#### What is required:
Reproduce each line exactly.

#### Material to process:
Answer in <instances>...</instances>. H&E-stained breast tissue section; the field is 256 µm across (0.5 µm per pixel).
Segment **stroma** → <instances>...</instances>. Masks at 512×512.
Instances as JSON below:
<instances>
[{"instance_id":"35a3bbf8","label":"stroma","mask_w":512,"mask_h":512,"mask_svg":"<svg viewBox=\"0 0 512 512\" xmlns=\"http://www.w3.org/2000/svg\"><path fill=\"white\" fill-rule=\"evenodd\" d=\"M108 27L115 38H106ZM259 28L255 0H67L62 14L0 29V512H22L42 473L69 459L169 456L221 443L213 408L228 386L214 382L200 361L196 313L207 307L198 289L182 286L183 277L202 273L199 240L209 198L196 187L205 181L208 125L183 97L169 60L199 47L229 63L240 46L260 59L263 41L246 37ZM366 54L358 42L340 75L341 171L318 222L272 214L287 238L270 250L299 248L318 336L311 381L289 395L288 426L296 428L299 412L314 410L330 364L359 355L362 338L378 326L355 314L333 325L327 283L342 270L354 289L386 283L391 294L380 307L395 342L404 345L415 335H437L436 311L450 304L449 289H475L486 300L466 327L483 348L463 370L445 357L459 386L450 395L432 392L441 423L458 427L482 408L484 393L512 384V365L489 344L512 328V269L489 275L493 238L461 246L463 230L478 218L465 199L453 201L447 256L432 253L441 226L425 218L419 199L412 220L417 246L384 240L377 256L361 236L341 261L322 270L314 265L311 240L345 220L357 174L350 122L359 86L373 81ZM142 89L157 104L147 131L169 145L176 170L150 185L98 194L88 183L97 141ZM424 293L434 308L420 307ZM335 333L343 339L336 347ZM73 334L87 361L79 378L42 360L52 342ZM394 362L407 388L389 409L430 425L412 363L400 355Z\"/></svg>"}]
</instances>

#### Completed task:
Answer in <instances>...</instances>. H&E-stained breast tissue section; the field is 256 µm across (0.5 µm per pixel).
Segment **stroma** → <instances>...</instances>. Masks at 512×512.
Instances as JSON below:
<instances>
[{"instance_id":"35a3bbf8","label":"stroma","mask_w":512,"mask_h":512,"mask_svg":"<svg viewBox=\"0 0 512 512\" xmlns=\"http://www.w3.org/2000/svg\"><path fill=\"white\" fill-rule=\"evenodd\" d=\"M108 27L115 38H106ZM259 28L255 0H67L62 14L0 29V512H22L42 473L69 459L169 456L221 443L213 408L228 386L214 382L200 361L196 313L207 307L198 289L182 286L183 277L202 273L199 240L209 198L196 187L205 181L208 125L183 97L169 60L199 47L229 63L240 46L260 59L263 41L246 37ZM366 54L358 42L340 75L341 171L318 222L272 214L287 238L270 250L299 248L318 336L311 381L289 395L288 426L296 428L299 412L314 410L330 364L359 355L362 338L378 326L355 314L333 325L327 283L342 270L354 289L386 283L391 294L380 307L395 342L404 345L415 335H437L436 311L450 304L449 289H475L486 300L466 327L483 348L463 370L445 357L459 386L450 395L432 392L441 423L458 427L482 408L484 393L512 384V365L489 344L512 328V269L489 275L493 238L461 246L463 230L478 218L465 199L453 201L447 256L432 253L441 226L425 218L419 199L412 220L417 246L384 240L377 256L361 236L341 261L322 270L314 265L311 240L345 220L357 174L350 122L359 86L373 81ZM142 89L157 104L147 131L169 145L176 170L150 185L98 194L88 183L97 141ZM424 293L434 308L420 307ZM335 333L343 339L336 347ZM73 334L87 361L79 378L42 360L52 342ZM394 362L407 388L389 409L430 425L412 363L400 355Z\"/></svg>"}]
</instances>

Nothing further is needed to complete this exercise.